**TASK OBJECTIVE**
All lines holding the word "relocated" in the listing below need to be copied.

**DATASET EXCERPT**
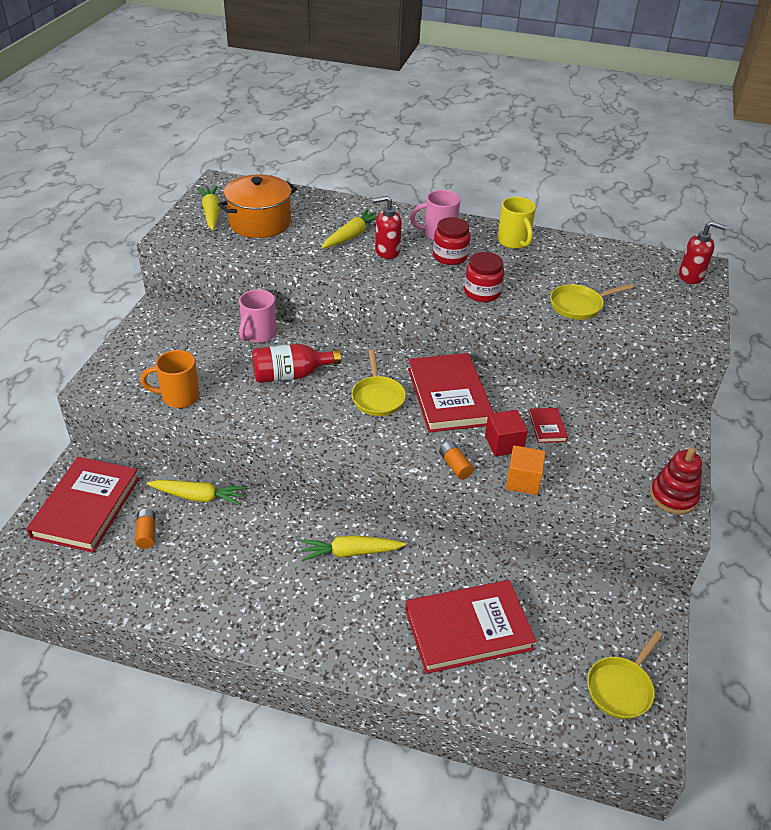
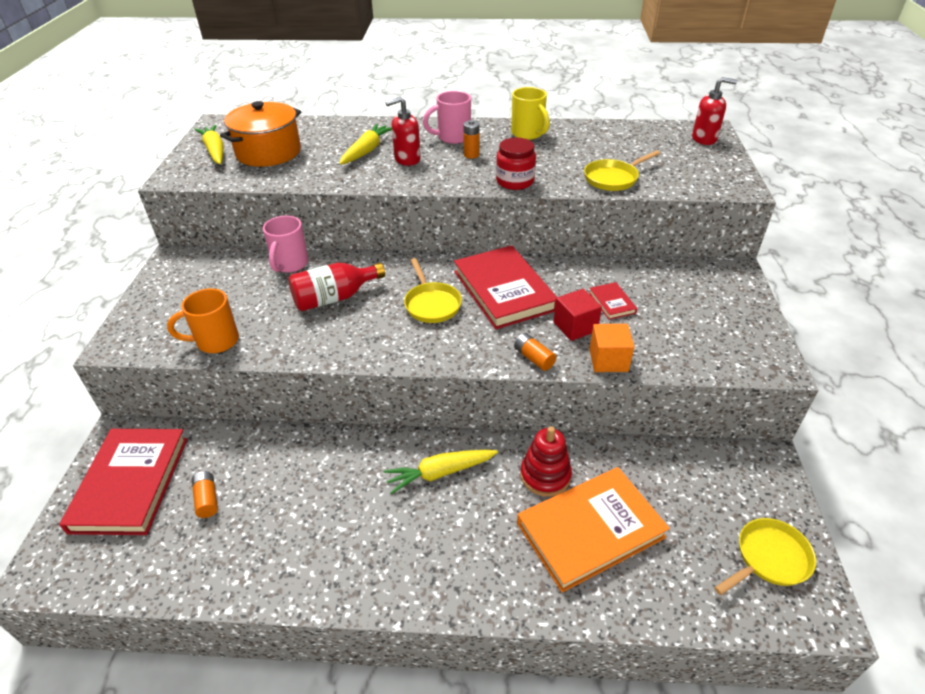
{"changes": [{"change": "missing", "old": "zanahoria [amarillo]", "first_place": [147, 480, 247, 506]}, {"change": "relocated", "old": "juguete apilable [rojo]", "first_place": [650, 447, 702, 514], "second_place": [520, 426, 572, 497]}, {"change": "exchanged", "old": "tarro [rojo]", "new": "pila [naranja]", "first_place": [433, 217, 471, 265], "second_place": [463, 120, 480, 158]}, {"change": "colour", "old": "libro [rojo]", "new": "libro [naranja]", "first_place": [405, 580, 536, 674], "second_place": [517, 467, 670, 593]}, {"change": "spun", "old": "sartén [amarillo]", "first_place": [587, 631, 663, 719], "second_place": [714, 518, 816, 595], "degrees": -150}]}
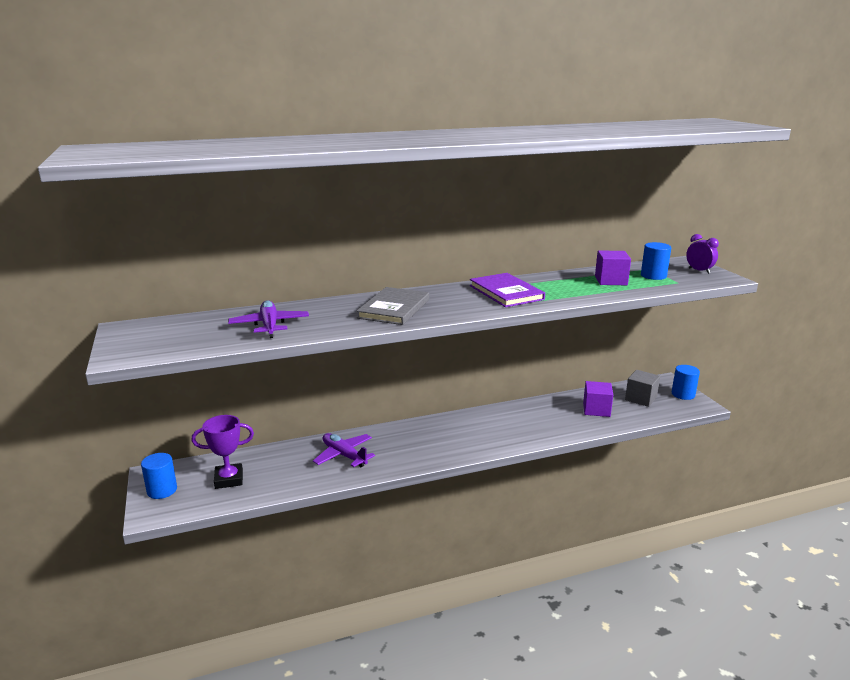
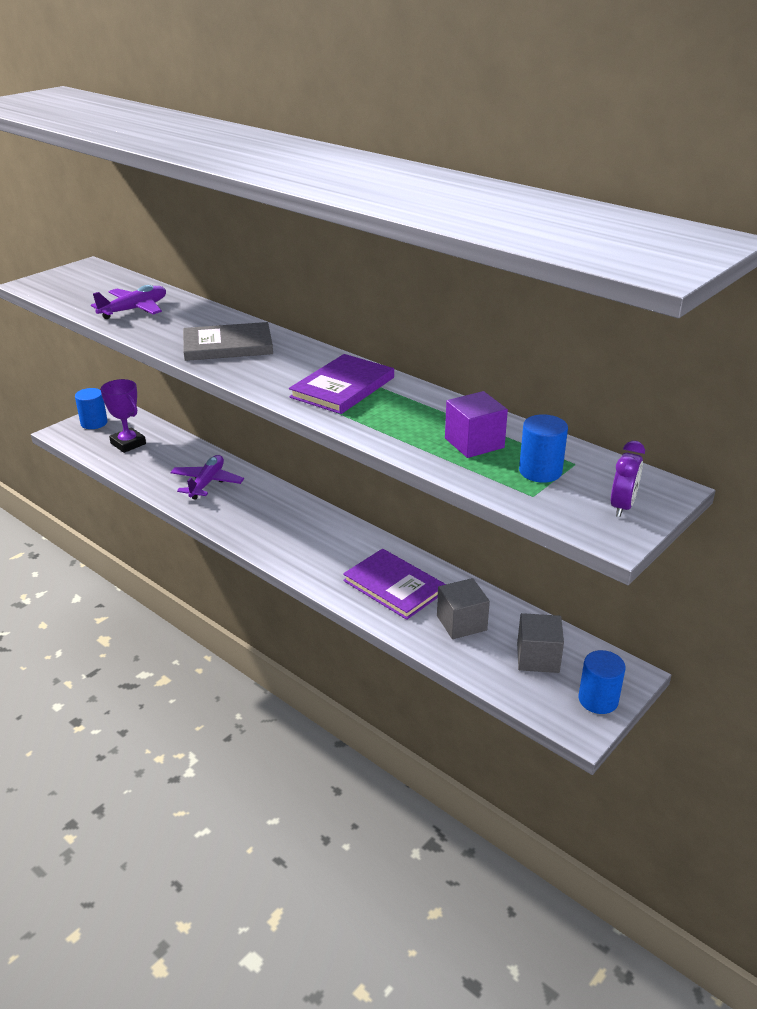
{"changes": [{"change": "appeared", "new": "libro [morado]", "second_place": [343, 549, 446, 620]}, {"change": "colour", "old": "cubo [morado]", "new": "cubo [gris]", "first_place": [583, 381, 613, 417], "second_place": [437, 578, 490, 639]}]}
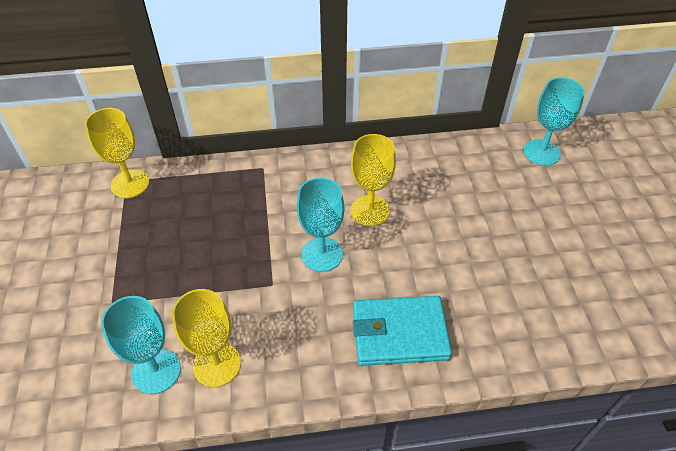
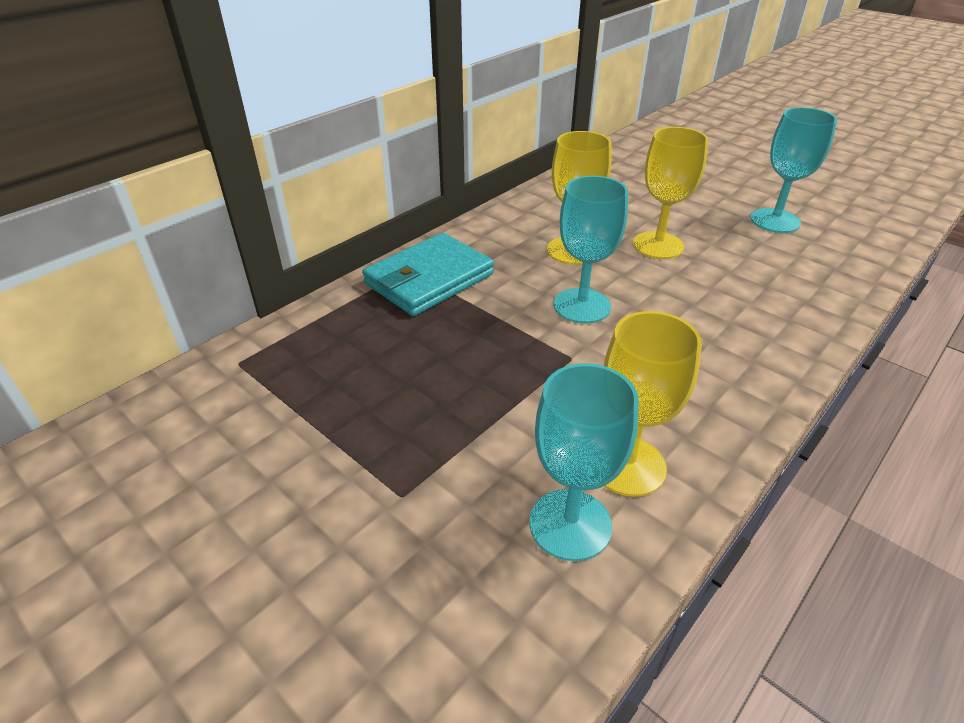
{"changes": [{"change": "relocated", "old": "copa [amarillo]", "first_place": [85, 108, 149, 198], "second_place": [633, 127, 708, 259]}, {"change": "relocated", "old": "cartera [turquesa]", "first_place": [353, 296, 452, 366], "second_place": [362, 233, 494, 316]}, {"change": "relocated", "old": "copa [turquesa]", "first_place": [524, 77, 585, 166], "second_place": [750, 107, 837, 233]}]}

**SOLVED EXERCISE**
{"changes": [{"change": "missing", "old": "zanahoria [amarillo]", "first_place": [147, 480, 247, 506]}, {"change": "relocated", "old": "juguete apilable [rojo]", "first_place": [650, 447, 702, 514], "second_place": [520, 426, 572, 497]}, {"change": "exchanged", "old": "tarro [rojo]", "new": "pila [naranja]", "first_place": [433, 217, 471, 265], "second_place": [463, 120, 480, 158]}, {"change": "colour", "old": "libro [rojo]", "new": "libro [naranja]", "first_place": [405, 580, 536, 674], "second_place": [517, 467, 670, 593]}, {"change": "spun", "old": "sartén [amarillo]", "first_place": [587, 631, 663, 719], "second_place": [714, 518, 816, 595], "degrees": -150}]}
{"changes": [{"change": "relocated", "old": "copa [amarillo]", "first_place": [85, 108, 149, 198], "second_place": [633, 127, 708, 259]}, {"change": "relocated", "old": "cartera [turquesa]", "first_place": [353, 296, 452, 366], "second_place": [362, 233, 494, 316]}, {"change": "relocated", "old": "copa [turquesa]", "first_place": [524, 77, 585, 166], "second_place": [750, 107, 837, 233]}]}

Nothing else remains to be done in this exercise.